----- Data to use
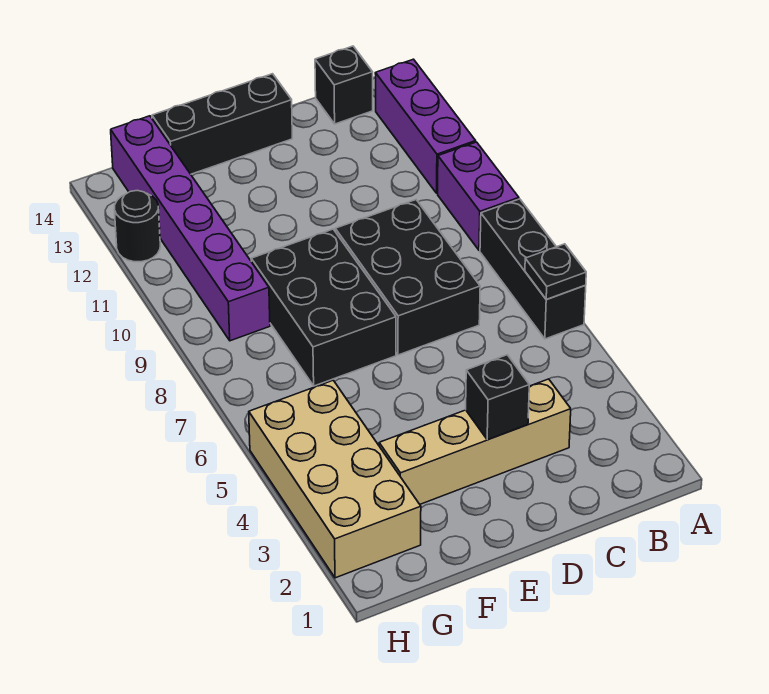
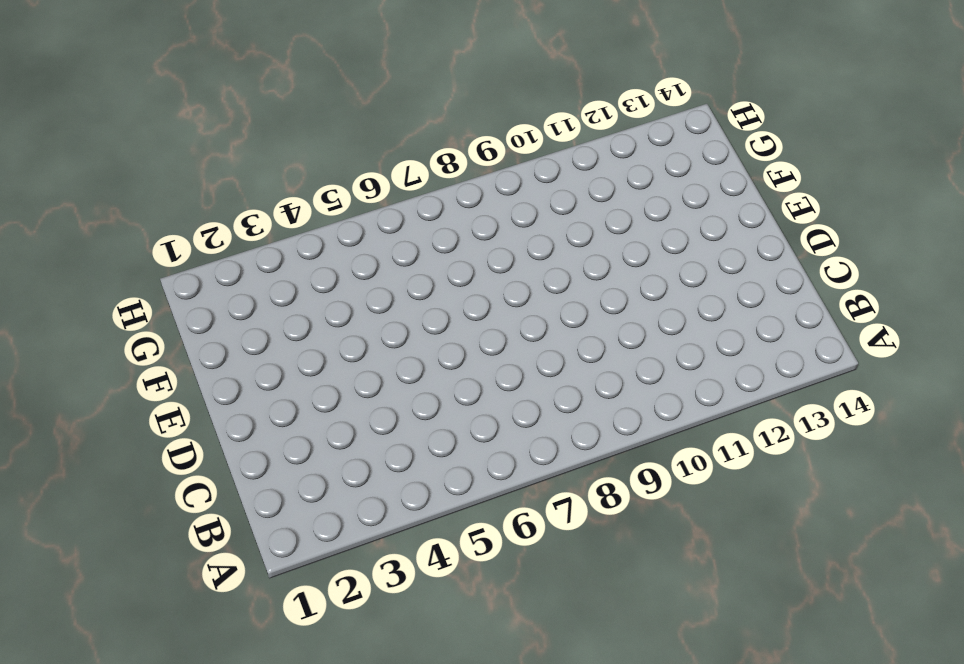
none -> black brick A6:A8 level 1
none -> purple brick A9:A10 level 1
none -> purple brick A11:A13 level 1

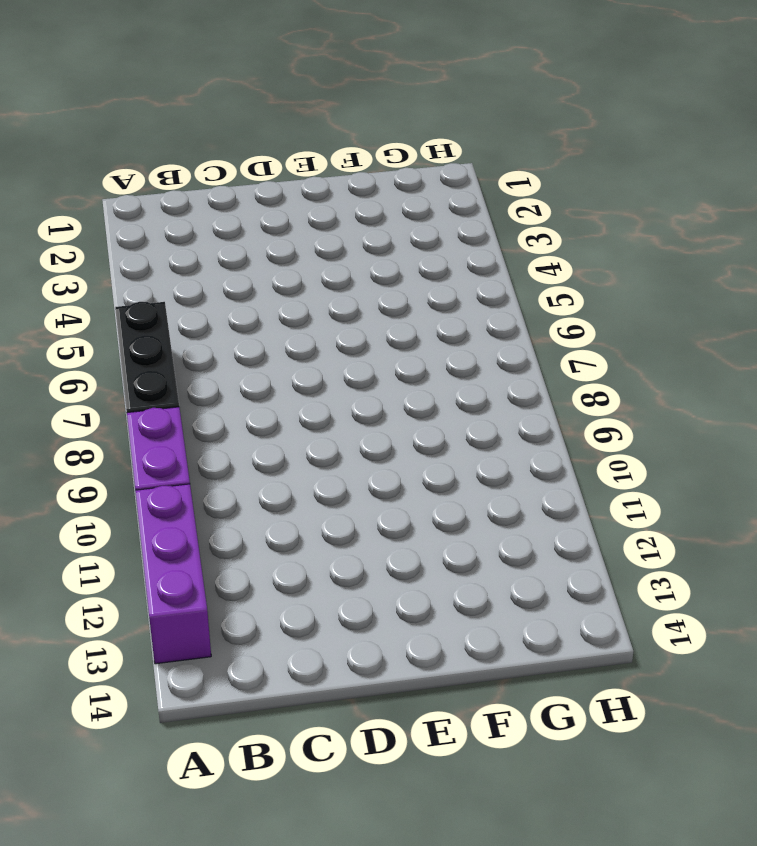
none -> black brick B14 level 1
none -> tan brick C3:F3 level 1
none -> black brick C7:D9 level 1

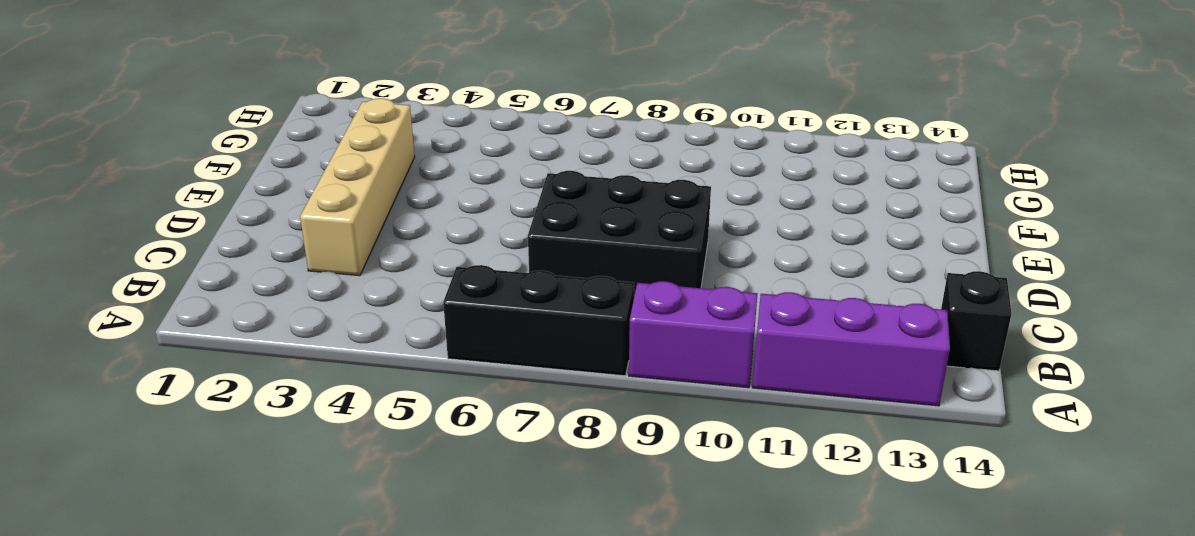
none -> black brick D14:F14 level 1
none -> black brick E7:F9 level 1
none -> tan brick G2:H5 level 1

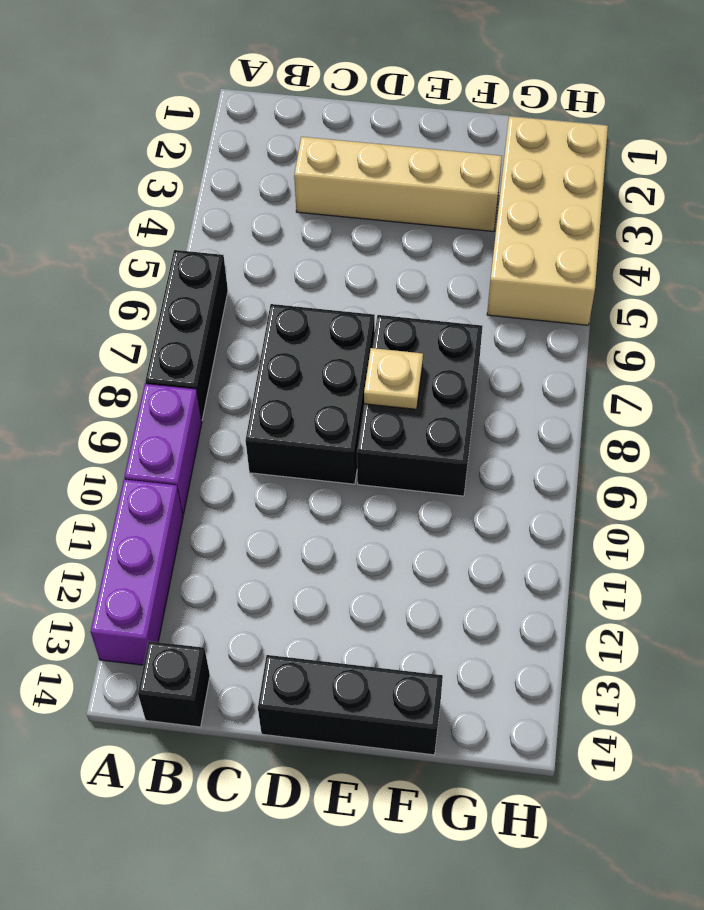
tan plate E8 level 2 -> none
none -> purple brick G9:G14 level 1
none -> black round brick H12 level 1
none -> black plate A6 level 2

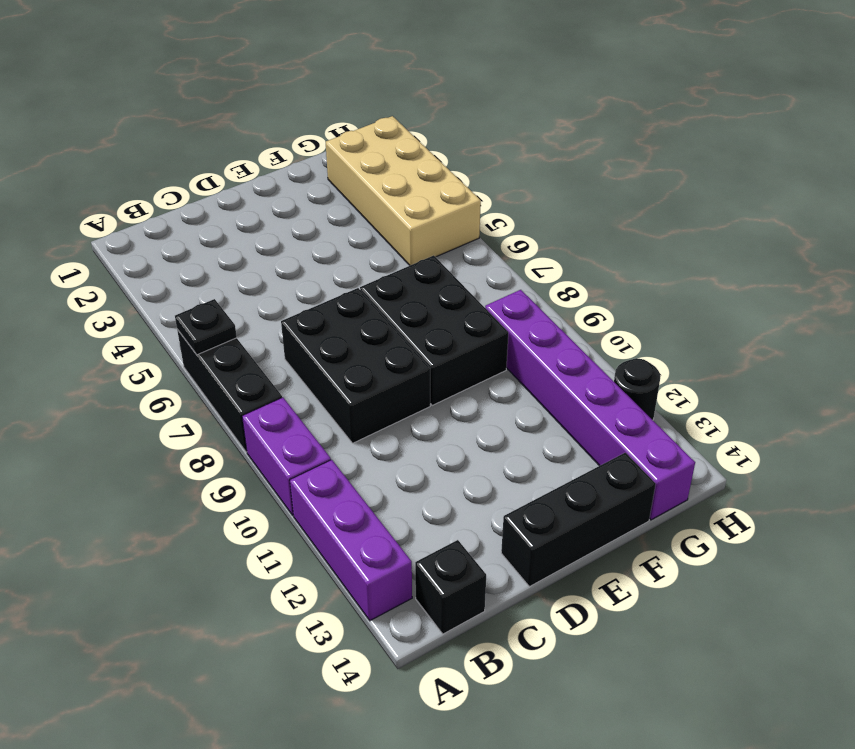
none -> tan brick C3:F3 level 1
none -> black brick D3 level 2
----------
(Your goal) Ignoring the pictures, write out word for word only the lines from the one containing "none -> black brick C7:D9 level 1" through the last line of the data, both ends included.

(Reply)
none -> black brick C7:D9 level 1

none -> black brick D14:F14 level 1
none -> black brick E7:F9 level 1
none -> tan brick G2:H5 level 1

tan plate E8 level 2 -> none
none -> purple brick G9:G14 level 1
none -> black round brick H12 level 1
none -> black plate A6 level 2

none -> tan brick C3:F3 level 1
none -> black brick D3 level 2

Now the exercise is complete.